What is expected
Look for the word "down". Copy every line of the listing where it occurs.

_ _ _ _ _ _ _

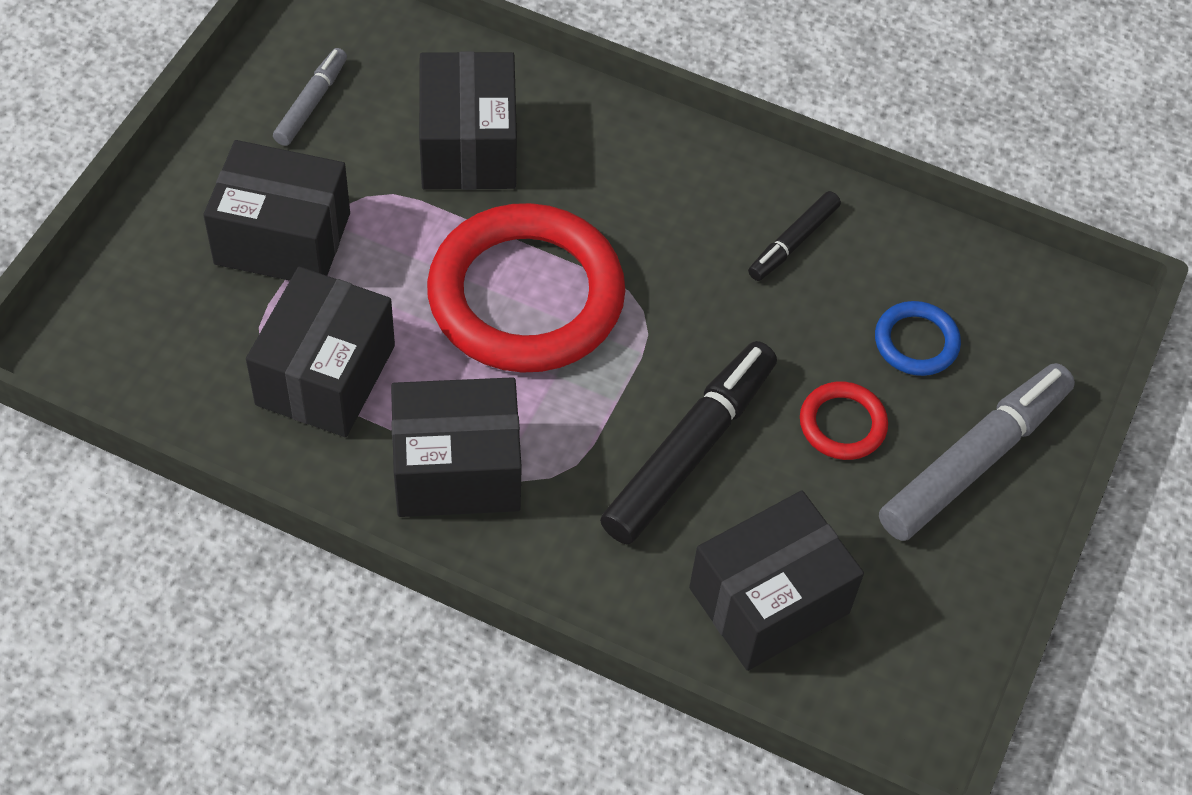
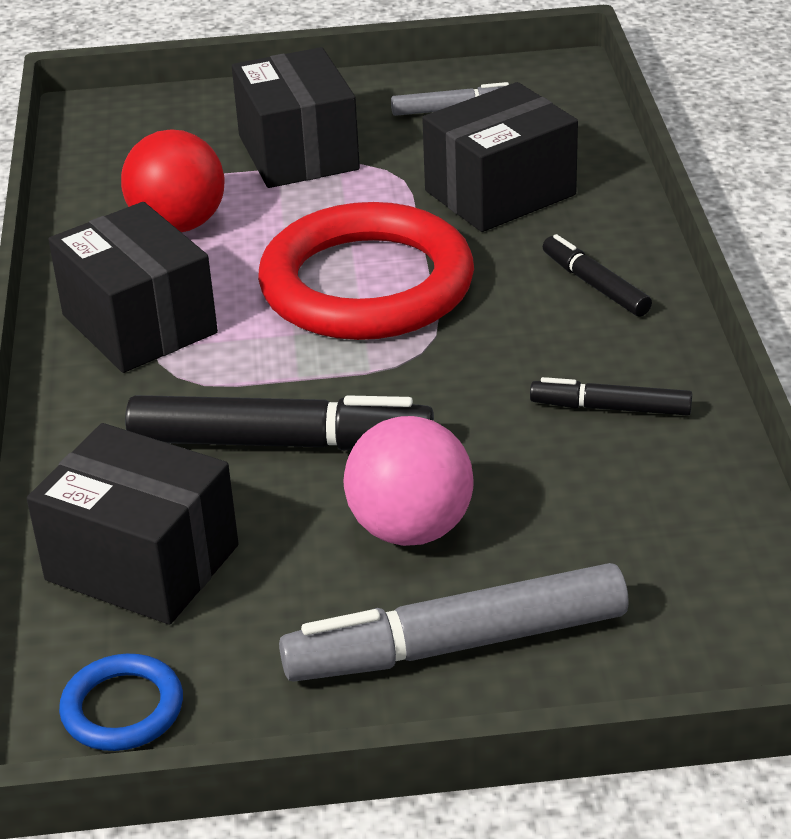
camera: 65 degrees right, 20 degrees down
(325, 375) = (178, 225): black box -> red ball
(642, 165) = (595, 285): none -> black marker
(842, 424) = (410, 529): red ring -> pink ball
(916, 342) = (575, 540): blue ring -> blue ring (122, 708)
(974, 460) = (457, 645): grey marker -> grey marker turned 150 degrees clockwise

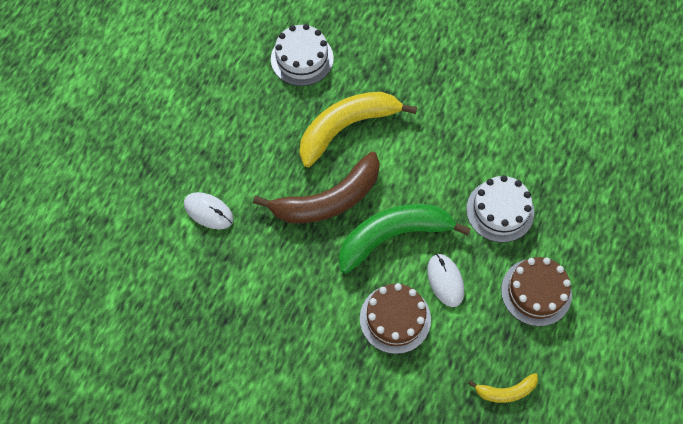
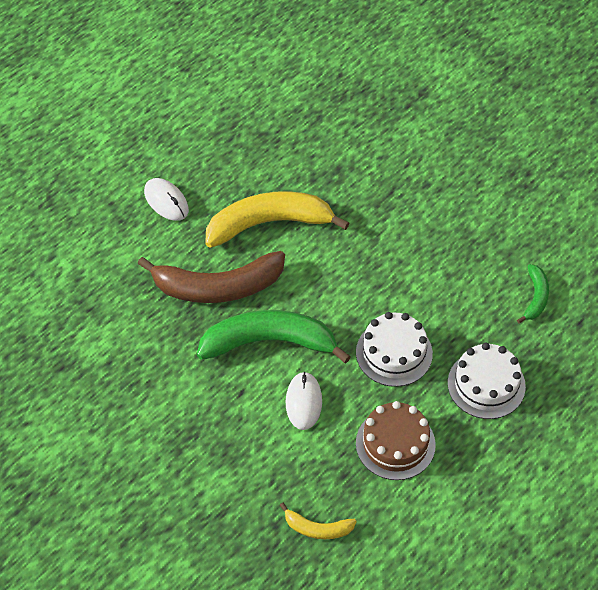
camera: 20 degrees right, 10 degrees down
(208, 211) = (92, 261): white mouse -> white mouse (166, 201)
(302, 58) = (253, 143): white cake -> white cake (486, 384)
(395, 318) = (234, 421): brown cake -> none
(591, 123) = (535, 297): none -> green banana

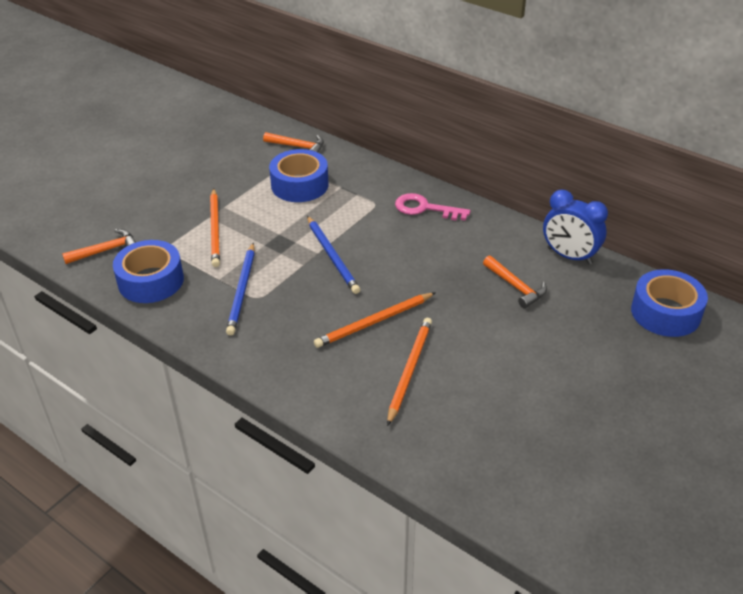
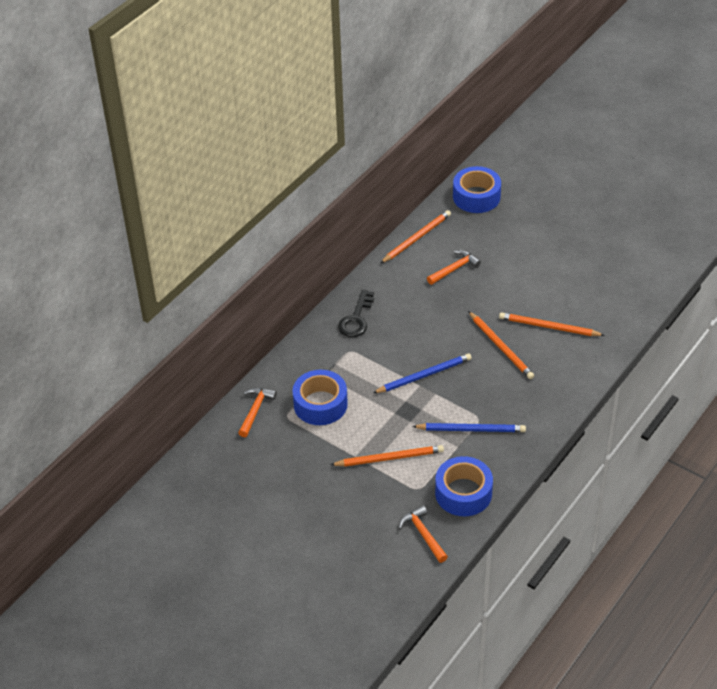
camera: 90 degrees left, 5 degrees up
(425, 208) = (356, 319): pink key -> black key
(569, 256) = (416, 238): blue clock -> orange pencil

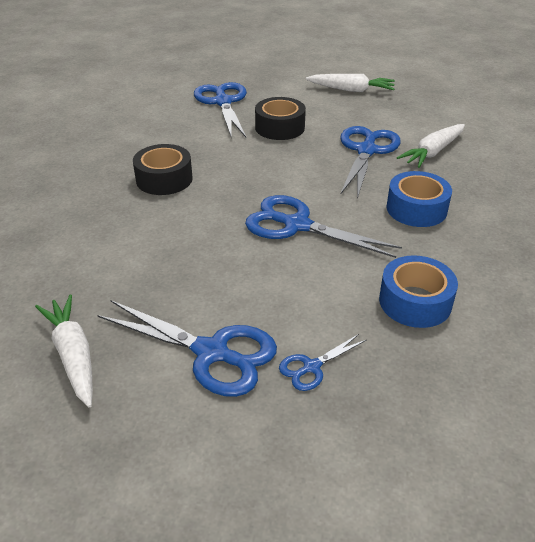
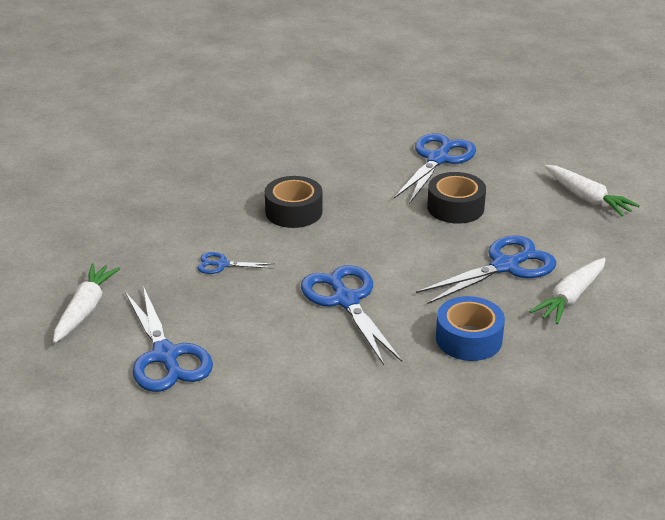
camera: 40 degrees right, 5 degrees down
(311, 367) = (215, 402): blue scissors -> blue scissors (222, 265)
(415, 302) = (352, 405): blue tape -> none
(432, 152) = (570, 298): white carrot -> white carrot turned 45 degrees counterclockwise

_ _ _ _ _ _ _

Reply to the exercise
camera: 65 degrees right, 20 degrees down
camera: 20 degrees right, 10 degrees down
camera: 40 degrees right, 5 degrees down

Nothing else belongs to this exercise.